▶ [Work instructions] Write out all of the entries that follow, word for word, but skip the pictures.

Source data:
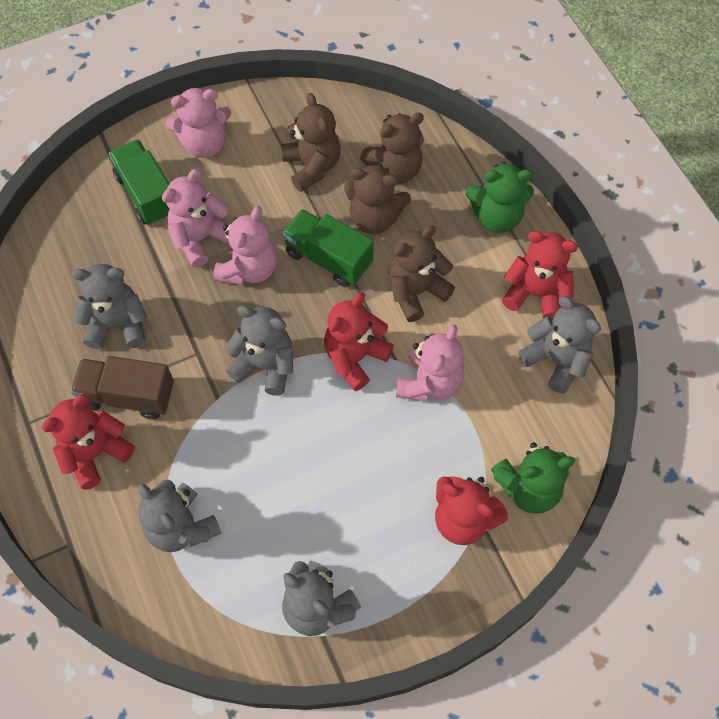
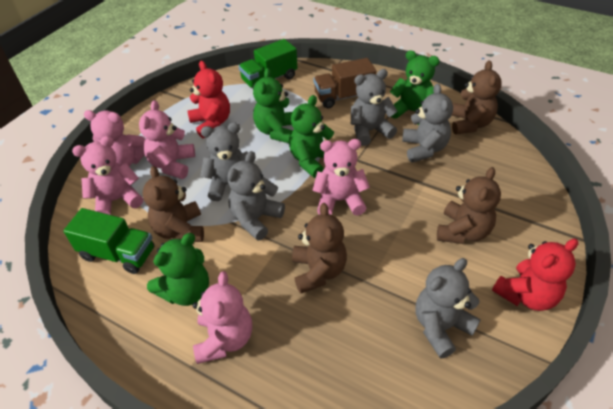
green teddy bear: 2 -> 4
pink teddy bear: 4 -> 5
red teddy bear: 4 -> 2

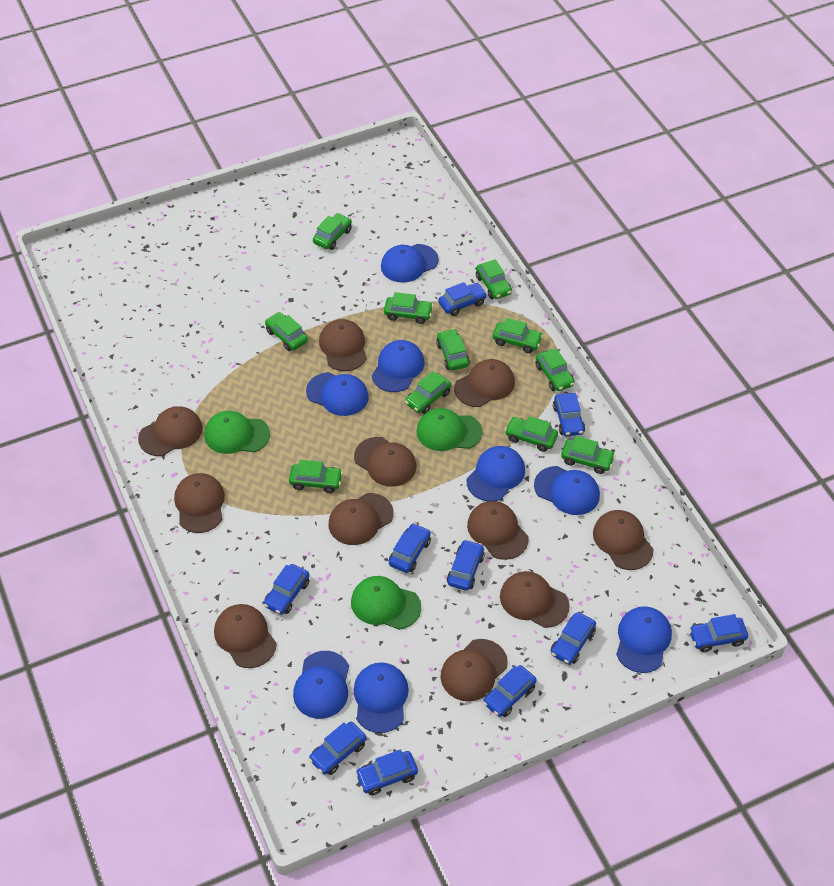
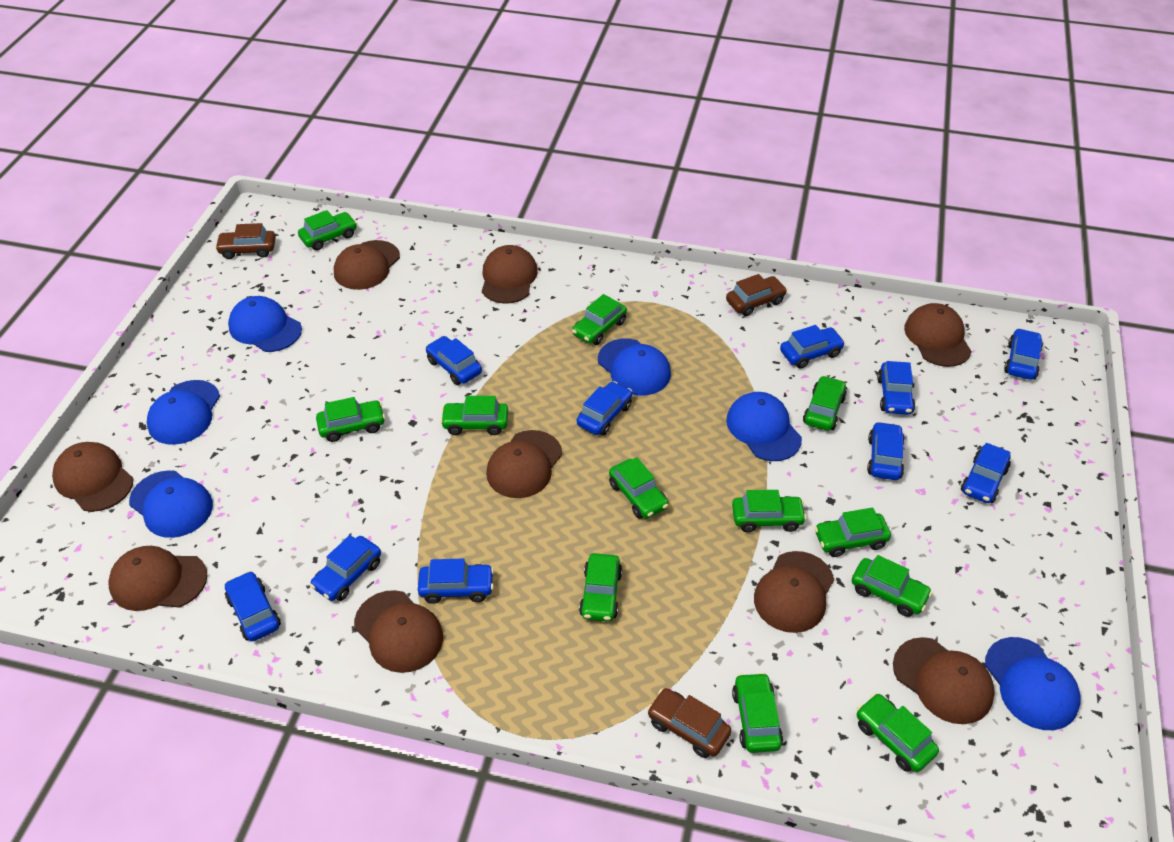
blue cap: 8 -> 6
brown cap: 11 -> 9
brown car: 0 -> 3
green cap: 3 -> 0
green car: 11 -> 12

▶ [Task response]
green teddy bear: 2 -> 4
pink teddy bear: 4 -> 5
red teddy bear: 4 -> 2

blue cap: 8 -> 6
brown cap: 11 -> 9
brown car: 0 -> 3
green cap: 3 -> 0
green car: 11 -> 12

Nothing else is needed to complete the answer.